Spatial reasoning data
# # # # #

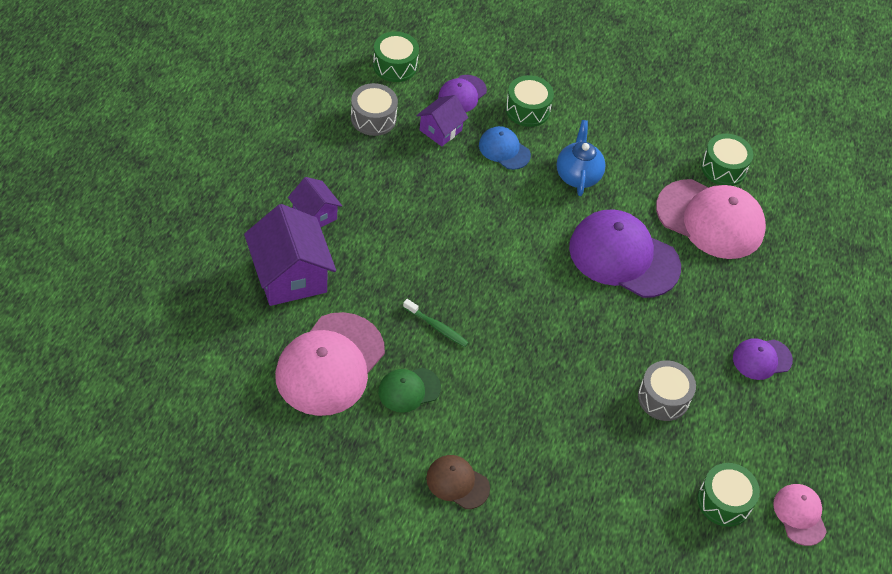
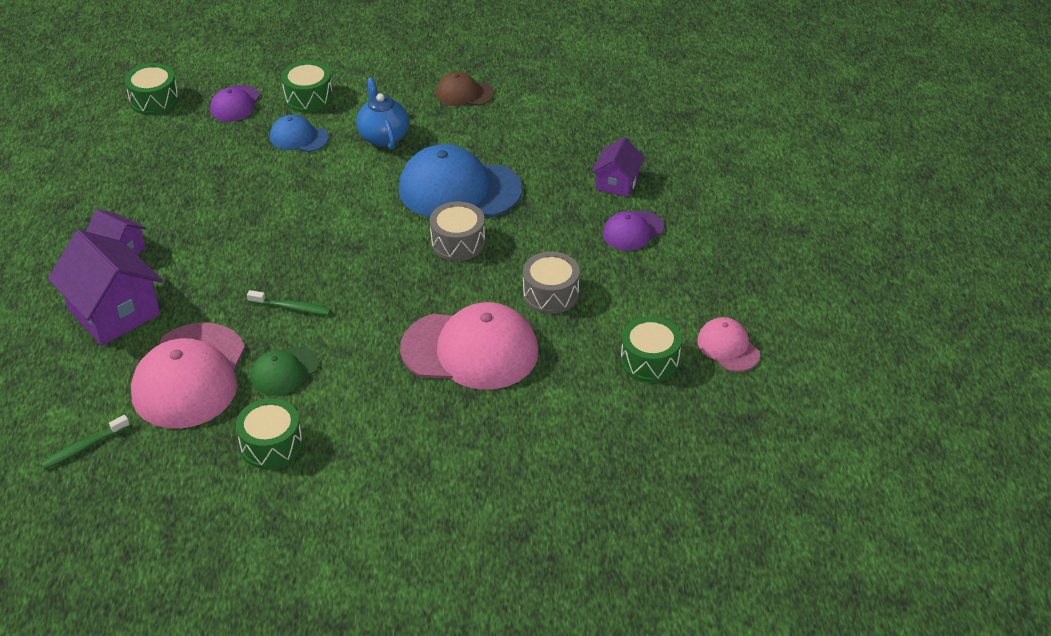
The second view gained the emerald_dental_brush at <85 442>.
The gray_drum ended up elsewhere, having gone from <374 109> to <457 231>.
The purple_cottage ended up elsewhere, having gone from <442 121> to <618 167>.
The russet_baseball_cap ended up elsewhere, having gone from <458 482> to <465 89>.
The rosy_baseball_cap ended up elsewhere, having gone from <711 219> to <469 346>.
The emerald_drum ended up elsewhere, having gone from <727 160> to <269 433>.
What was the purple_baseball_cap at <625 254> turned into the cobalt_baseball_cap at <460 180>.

# # # # #

**Task details**
When you transcribe these entries, keep every word exact and drop the pictures.

**Solution below**
The second view gained the emerald_dental_brush at <85 442>.
The gray_drum ended up elsewhere, having gone from <374 109> to <457 231>.
The purple_cottage ended up elsewhere, having gone from <442 121> to <618 167>.
The russet_baseball_cap ended up elsewhere, having gone from <458 482> to <465 89>.
The rosy_baseball_cap ended up elsewhere, having gone from <711 219> to <469 346>.
The emerald_drum ended up elsewhere, having gone from <727 160> to <269 433>.
What was the purple_baseball_cap at <625 254> turned into the cobalt_baseball_cap at <460 180>.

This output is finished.